YOUR GOAL —
Copy out each line from the items below that contains the string "kern".
[START MATERIAL]
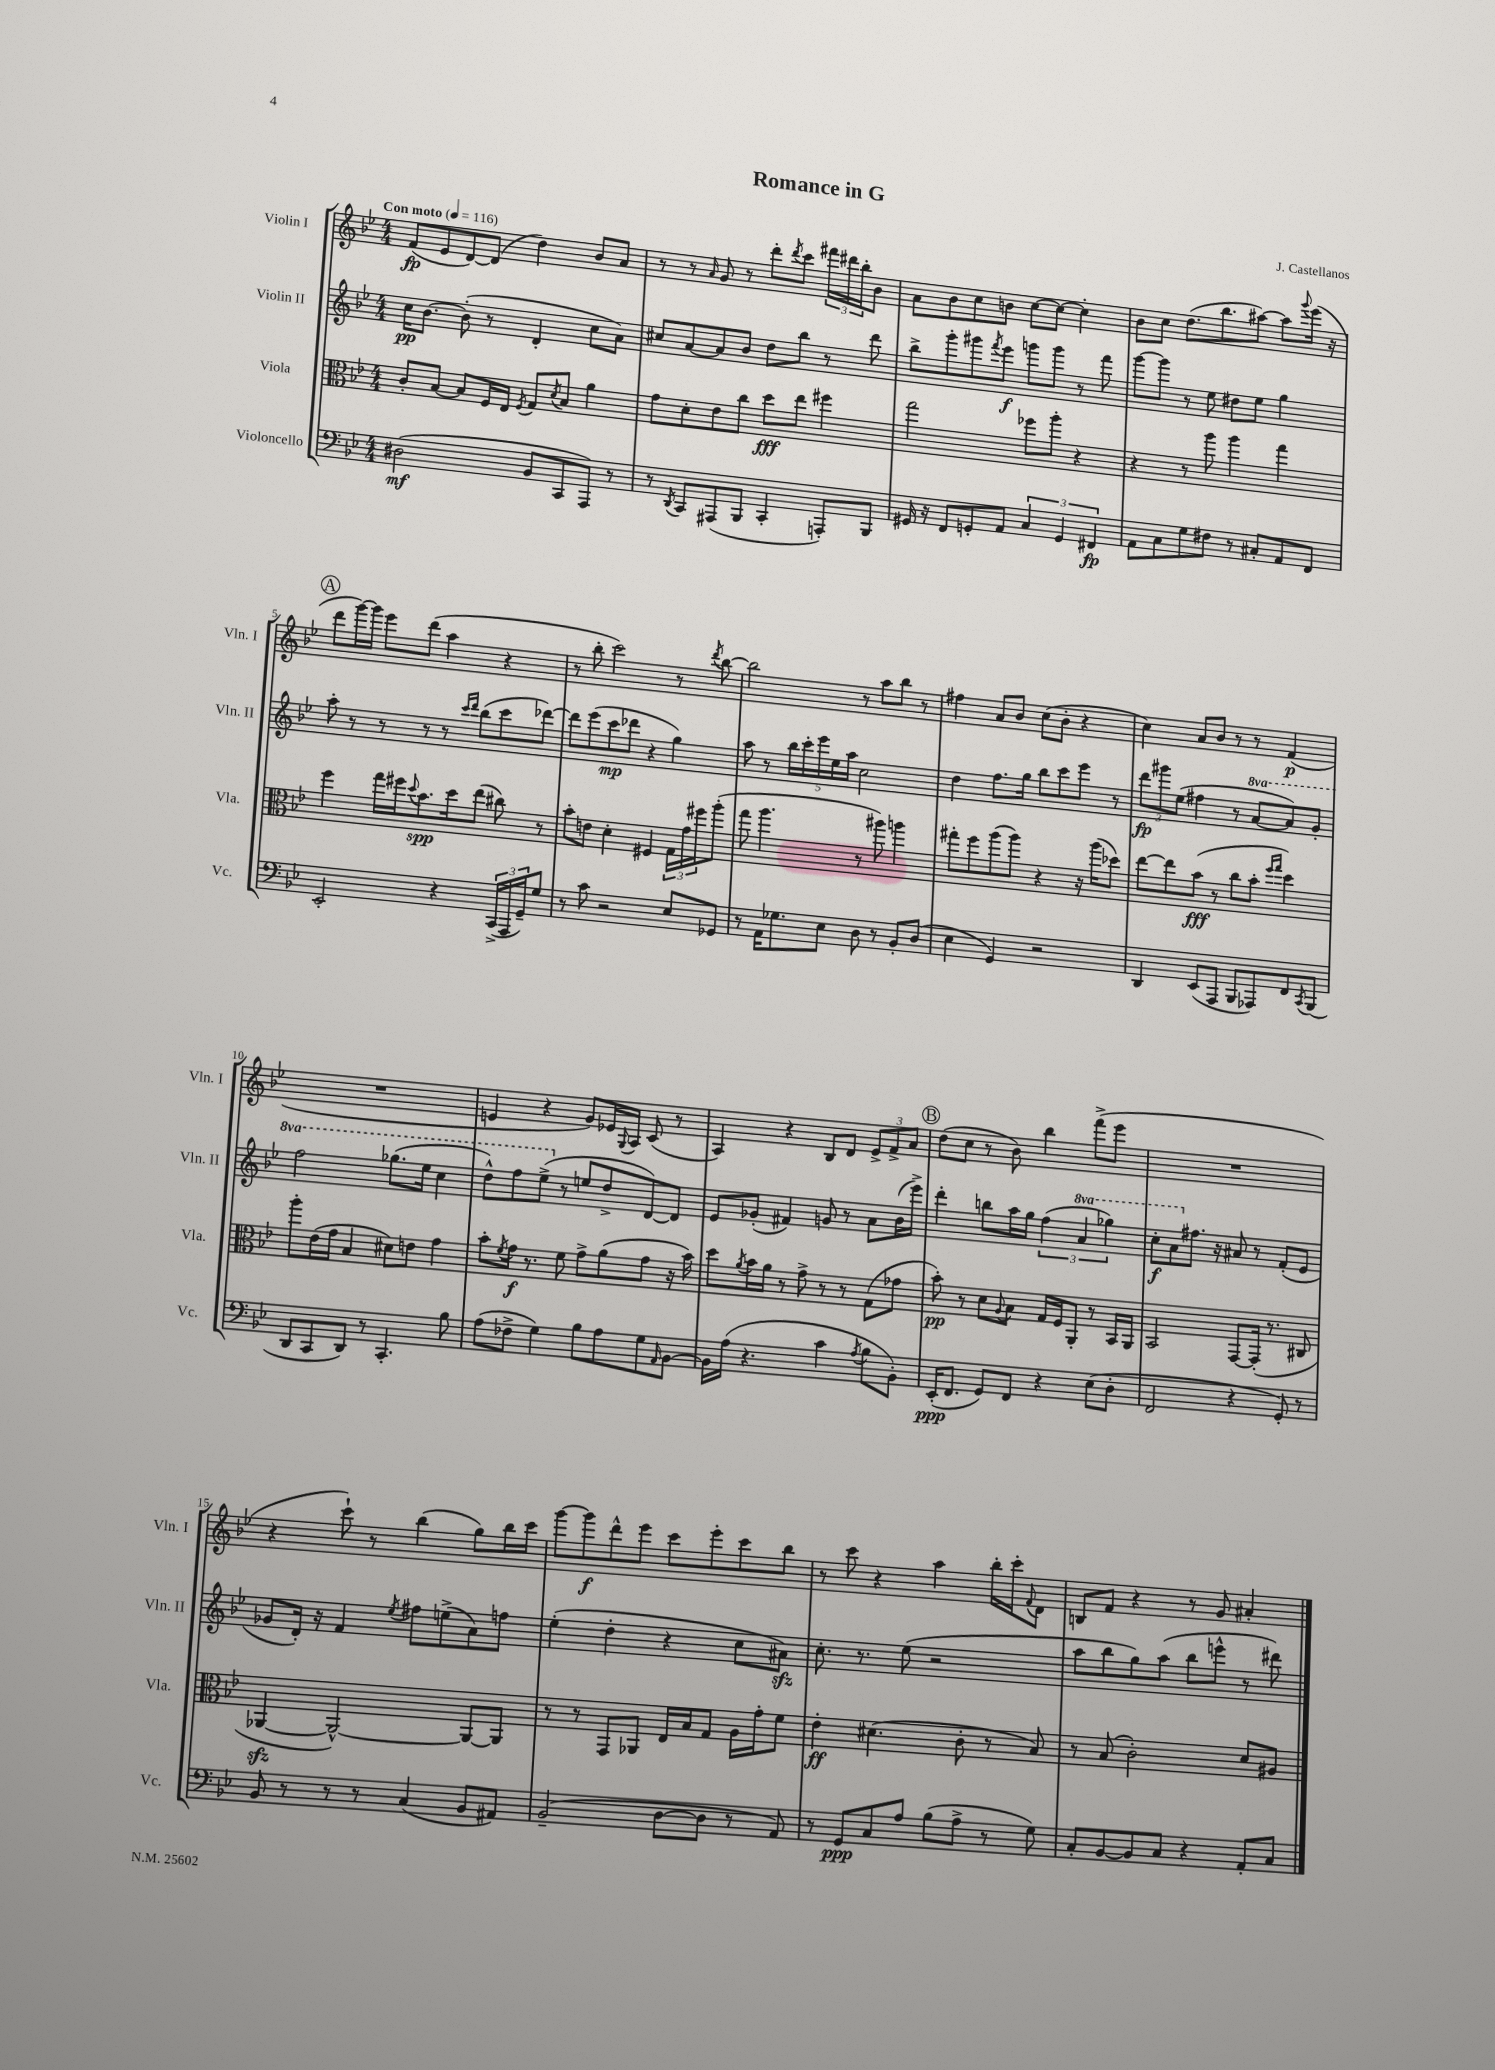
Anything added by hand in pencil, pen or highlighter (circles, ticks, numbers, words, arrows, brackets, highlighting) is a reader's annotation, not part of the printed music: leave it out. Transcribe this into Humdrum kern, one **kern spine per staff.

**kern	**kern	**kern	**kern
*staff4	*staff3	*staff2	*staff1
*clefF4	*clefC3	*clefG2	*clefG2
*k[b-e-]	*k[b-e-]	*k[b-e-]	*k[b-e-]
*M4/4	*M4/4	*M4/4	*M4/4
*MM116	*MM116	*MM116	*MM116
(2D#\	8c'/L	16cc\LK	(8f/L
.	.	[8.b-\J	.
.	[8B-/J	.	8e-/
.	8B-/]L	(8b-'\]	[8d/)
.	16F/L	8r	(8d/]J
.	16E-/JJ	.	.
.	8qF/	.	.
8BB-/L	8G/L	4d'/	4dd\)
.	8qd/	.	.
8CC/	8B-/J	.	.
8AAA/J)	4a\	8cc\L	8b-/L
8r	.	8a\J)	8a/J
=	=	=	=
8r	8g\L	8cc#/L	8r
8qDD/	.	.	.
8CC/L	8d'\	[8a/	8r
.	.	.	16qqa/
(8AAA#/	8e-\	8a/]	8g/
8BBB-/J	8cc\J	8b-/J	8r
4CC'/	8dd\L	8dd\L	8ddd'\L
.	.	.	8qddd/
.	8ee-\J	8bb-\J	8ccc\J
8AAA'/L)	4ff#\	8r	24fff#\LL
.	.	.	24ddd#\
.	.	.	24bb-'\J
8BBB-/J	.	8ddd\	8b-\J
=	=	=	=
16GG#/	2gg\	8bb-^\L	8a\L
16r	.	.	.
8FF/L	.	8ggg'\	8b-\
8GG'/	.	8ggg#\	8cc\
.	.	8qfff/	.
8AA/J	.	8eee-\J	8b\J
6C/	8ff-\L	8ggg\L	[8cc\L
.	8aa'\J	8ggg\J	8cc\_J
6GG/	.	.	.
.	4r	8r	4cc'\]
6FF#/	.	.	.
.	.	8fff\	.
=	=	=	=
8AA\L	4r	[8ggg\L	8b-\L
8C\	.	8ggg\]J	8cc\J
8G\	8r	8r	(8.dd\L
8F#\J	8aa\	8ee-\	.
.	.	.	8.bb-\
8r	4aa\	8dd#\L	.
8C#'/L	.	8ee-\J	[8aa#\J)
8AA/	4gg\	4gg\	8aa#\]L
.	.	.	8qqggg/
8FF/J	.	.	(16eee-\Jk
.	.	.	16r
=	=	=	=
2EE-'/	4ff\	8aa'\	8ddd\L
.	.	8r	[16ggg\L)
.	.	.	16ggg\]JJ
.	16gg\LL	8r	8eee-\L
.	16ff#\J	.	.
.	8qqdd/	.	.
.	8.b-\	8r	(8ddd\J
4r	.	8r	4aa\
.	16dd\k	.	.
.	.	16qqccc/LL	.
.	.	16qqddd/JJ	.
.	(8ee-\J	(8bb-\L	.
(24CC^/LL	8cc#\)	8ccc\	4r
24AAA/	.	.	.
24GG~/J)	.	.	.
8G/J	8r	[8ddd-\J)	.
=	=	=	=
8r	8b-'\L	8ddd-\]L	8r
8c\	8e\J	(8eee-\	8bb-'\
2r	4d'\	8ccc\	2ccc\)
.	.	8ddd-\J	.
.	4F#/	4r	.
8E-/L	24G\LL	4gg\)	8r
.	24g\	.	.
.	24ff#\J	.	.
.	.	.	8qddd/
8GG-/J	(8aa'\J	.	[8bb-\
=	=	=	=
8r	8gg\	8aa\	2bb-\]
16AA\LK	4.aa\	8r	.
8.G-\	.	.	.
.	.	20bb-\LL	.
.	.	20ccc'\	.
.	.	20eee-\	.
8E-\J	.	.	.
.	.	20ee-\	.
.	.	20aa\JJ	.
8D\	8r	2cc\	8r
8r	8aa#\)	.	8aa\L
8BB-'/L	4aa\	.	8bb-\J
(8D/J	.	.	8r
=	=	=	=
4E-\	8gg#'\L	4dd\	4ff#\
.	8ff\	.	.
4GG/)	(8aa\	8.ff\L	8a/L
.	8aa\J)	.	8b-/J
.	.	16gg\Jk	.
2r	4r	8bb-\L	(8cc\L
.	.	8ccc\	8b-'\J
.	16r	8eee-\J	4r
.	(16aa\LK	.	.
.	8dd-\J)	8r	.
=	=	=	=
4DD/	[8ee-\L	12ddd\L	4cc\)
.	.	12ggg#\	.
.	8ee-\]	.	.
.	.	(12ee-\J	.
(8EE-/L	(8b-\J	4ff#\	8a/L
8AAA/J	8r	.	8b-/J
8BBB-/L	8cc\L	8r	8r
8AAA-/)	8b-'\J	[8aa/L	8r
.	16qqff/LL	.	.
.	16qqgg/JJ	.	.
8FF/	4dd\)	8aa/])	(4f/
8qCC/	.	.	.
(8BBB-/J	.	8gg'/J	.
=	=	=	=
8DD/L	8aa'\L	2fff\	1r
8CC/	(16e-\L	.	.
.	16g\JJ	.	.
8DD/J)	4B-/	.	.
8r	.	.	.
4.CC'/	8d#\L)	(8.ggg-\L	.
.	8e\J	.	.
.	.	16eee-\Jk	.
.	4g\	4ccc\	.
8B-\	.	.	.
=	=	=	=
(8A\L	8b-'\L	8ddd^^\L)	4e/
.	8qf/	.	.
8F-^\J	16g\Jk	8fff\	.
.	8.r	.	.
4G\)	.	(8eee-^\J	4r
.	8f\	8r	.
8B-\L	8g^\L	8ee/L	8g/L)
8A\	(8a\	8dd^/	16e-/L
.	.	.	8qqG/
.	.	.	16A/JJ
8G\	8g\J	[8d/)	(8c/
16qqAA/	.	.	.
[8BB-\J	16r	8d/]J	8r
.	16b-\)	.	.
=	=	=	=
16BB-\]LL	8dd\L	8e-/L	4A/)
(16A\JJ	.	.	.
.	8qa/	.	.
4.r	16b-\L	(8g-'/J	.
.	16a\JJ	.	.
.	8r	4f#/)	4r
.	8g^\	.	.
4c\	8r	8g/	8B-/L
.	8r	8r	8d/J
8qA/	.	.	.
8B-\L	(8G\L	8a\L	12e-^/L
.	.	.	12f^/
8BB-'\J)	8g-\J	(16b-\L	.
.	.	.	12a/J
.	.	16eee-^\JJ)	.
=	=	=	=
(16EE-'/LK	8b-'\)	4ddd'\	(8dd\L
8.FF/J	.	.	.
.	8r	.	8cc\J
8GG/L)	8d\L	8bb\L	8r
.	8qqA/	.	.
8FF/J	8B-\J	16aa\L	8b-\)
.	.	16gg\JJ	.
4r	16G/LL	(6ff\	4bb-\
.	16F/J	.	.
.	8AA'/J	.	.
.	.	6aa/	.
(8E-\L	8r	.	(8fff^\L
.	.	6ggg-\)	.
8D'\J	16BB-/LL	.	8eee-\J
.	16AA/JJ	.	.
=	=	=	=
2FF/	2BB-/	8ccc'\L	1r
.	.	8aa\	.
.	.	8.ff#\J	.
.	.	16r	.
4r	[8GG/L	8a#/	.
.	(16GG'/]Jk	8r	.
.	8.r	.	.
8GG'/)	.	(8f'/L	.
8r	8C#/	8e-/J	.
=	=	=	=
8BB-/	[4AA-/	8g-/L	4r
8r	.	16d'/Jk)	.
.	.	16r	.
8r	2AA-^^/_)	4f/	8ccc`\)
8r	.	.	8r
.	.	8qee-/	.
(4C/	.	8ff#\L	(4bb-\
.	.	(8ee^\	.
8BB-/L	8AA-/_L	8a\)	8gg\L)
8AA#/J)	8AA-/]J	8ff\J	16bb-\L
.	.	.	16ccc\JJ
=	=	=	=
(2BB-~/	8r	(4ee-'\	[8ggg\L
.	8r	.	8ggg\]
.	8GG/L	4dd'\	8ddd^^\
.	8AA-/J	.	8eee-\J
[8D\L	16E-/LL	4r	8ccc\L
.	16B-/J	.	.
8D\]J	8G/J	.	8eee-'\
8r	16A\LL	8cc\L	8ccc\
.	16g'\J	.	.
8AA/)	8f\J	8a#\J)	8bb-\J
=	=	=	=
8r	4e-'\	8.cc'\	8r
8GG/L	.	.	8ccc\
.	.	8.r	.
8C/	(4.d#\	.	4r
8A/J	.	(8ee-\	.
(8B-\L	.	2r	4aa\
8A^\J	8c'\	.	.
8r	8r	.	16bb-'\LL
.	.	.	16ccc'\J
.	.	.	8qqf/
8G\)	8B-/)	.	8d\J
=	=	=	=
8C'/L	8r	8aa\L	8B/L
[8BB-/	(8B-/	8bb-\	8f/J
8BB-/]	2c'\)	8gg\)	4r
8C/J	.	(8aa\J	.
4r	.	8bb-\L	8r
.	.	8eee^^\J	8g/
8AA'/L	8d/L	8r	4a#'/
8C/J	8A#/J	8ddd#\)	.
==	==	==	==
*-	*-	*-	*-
[END MATERIAL]
TASK RESULT —
Anything added by hand in pencil, pen or highlighter (circles, ticks, numbers, words, arrows, brackets, highlighting) is a reader's annotation, not part of the printed music: leave it out. Transcribe this into Humdrum kern, one **kern spine per staff.
**kern	**kern	**kern	**kern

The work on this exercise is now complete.